Problem:
Pull out of the data below the stretch of lines bounded by the one containing "RELAY pin IN1: D10 -> A1" and the one containing "PIR pin OUT: GP15 -> GP19", both bounds included, unchanged.

BEGIN Record set

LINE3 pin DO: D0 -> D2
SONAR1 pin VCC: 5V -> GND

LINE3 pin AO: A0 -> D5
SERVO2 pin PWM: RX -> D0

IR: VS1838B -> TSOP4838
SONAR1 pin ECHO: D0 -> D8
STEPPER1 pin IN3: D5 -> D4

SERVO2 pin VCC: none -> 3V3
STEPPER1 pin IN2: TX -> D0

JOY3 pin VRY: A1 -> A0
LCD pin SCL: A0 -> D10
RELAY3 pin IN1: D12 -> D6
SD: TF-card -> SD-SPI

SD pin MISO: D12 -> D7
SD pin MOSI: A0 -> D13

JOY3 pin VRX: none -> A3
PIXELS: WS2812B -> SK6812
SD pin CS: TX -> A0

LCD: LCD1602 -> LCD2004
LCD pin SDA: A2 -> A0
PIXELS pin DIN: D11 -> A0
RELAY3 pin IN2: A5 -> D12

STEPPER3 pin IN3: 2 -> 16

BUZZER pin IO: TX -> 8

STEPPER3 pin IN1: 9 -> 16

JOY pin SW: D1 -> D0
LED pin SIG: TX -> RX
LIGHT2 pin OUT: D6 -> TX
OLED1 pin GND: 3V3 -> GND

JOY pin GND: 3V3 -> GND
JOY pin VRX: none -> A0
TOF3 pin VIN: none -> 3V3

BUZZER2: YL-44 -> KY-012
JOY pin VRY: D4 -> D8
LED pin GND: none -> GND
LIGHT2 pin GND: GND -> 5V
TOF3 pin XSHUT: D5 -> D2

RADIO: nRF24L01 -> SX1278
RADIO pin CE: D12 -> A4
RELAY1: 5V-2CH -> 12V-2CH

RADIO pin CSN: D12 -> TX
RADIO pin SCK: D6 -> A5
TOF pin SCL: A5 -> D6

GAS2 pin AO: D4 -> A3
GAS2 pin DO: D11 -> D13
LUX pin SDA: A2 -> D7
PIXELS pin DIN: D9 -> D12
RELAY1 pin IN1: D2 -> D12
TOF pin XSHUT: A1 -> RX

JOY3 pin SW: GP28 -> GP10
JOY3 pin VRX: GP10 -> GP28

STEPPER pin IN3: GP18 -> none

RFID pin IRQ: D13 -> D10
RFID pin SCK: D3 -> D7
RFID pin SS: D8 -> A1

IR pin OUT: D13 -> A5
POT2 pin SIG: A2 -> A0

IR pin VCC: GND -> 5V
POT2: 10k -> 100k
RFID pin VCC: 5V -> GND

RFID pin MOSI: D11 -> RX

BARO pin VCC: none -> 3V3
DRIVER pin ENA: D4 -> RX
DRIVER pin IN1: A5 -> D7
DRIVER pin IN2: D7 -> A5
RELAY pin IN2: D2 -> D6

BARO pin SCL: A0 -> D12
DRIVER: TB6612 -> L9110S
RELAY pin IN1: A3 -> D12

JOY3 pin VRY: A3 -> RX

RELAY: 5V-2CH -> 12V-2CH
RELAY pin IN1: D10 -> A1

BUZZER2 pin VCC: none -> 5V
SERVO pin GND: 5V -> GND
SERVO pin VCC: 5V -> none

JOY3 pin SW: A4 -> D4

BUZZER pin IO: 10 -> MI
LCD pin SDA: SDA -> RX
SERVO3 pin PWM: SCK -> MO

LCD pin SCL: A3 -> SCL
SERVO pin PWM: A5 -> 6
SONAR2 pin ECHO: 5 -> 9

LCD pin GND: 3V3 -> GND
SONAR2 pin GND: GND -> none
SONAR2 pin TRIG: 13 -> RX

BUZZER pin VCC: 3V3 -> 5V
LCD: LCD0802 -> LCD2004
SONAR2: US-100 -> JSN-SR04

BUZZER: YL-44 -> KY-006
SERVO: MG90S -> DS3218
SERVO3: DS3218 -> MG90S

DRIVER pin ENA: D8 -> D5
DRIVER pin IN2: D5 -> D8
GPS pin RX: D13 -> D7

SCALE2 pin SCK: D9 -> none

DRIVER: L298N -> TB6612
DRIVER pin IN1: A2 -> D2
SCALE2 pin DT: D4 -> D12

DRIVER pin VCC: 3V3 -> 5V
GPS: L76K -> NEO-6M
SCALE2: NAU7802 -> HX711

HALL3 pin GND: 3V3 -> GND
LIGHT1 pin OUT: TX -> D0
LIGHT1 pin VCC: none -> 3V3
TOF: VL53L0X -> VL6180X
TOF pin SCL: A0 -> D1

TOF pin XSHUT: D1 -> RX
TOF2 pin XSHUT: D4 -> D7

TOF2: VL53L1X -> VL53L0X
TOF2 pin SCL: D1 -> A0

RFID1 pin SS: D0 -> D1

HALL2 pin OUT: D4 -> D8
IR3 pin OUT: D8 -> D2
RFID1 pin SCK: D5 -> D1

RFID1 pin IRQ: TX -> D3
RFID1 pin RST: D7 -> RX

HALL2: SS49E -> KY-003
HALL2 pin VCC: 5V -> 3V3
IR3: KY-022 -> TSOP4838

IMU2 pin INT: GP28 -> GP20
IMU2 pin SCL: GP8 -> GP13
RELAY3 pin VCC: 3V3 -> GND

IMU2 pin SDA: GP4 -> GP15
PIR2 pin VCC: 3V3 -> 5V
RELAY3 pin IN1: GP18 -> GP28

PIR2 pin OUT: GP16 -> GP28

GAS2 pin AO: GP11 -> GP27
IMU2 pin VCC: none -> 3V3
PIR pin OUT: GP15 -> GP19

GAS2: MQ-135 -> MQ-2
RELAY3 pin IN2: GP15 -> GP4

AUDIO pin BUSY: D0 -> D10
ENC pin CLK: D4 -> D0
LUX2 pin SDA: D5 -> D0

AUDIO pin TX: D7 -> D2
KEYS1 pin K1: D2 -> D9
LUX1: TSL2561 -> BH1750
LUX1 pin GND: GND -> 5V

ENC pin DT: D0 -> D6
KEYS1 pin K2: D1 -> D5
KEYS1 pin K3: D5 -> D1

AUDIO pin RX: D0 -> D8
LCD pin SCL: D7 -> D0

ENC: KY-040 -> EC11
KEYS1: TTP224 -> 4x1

END Record set

Solution to the problem:
RELAY pin IN1: D10 -> A1

BUZZER2 pin VCC: none -> 5V
SERVO pin GND: 5V -> GND
SERVO pin VCC: 5V -> none

JOY3 pin SW: A4 -> D4

BUZZER pin IO: 10 -> MI
LCD pin SDA: SDA -> RX
SERVO3 pin PWM: SCK -> MO

LCD pin SCL: A3 -> SCL
SERVO pin PWM: A5 -> 6
SONAR2 pin ECHO: 5 -> 9

LCD pin GND: 3V3 -> GND
SONAR2 pin GND: GND -> none
SONAR2 pin TRIG: 13 -> RX

BUZZER pin VCC: 3V3 -> 5V
LCD: LCD0802 -> LCD2004
SONAR2: US-100 -> JSN-SR04

BUZZER: YL-44 -> KY-006
SERVO: MG90S -> DS3218
SERVO3: DS3218 -> MG90S

DRIVER pin ENA: D8 -> D5
DRIVER pin IN2: D5 -> D8
GPS pin RX: D13 -> D7

SCALE2 pin SCK: D9 -> none

DRIVER: L298N -> TB6612
DRIVER pin IN1: A2 -> D2
SCALE2 pin DT: D4 -> D12

DRIVER pin VCC: 3V3 -> 5V
GPS: L76K -> NEO-6M
SCALE2: NAU7802 -> HX711

HALL3 pin GND: 3V3 -> GND
LIGHT1 pin OUT: TX -> D0
LIGHT1 pin VCC: none -> 3V3
TOF: VL53L0X -> VL6180X
TOF pin SCL: A0 -> D1

TOF pin XSHUT: D1 -> RX
TOF2 pin XSHUT: D4 -> D7

TOF2: VL53L1X -> VL53L0X
TOF2 pin SCL: D1 -> A0

RFID1 pin SS: D0 -> D1

HALL2 pin OUT: D4 -> D8
IR3 pin OUT: D8 -> D2
RFID1 pin SCK: D5 -> D1

RFID1 pin IRQ: TX -> D3
RFID1 pin RST: D7 -> RX

HALL2: SS49E -> KY-003
HALL2 pin VCC: 5V -> 3V3
IR3: KY-022 -> TSOP4838

IMU2 pin INT: GP28 -> GP20
IMU2 pin SCL: GP8 -> GP13
RELAY3 pin VCC: 3V3 -> GND

IMU2 pin SDA: GP4 -> GP15
PIR2 pin VCC: 3V3 -> 5V
RELAY3 pin IN1: GP18 -> GP28

PIR2 pin OUT: GP16 -> GP28

GAS2 pin AO: GP11 -> GP27
IMU2 pin VCC: none -> 3V3
PIR pin OUT: GP15 -> GP19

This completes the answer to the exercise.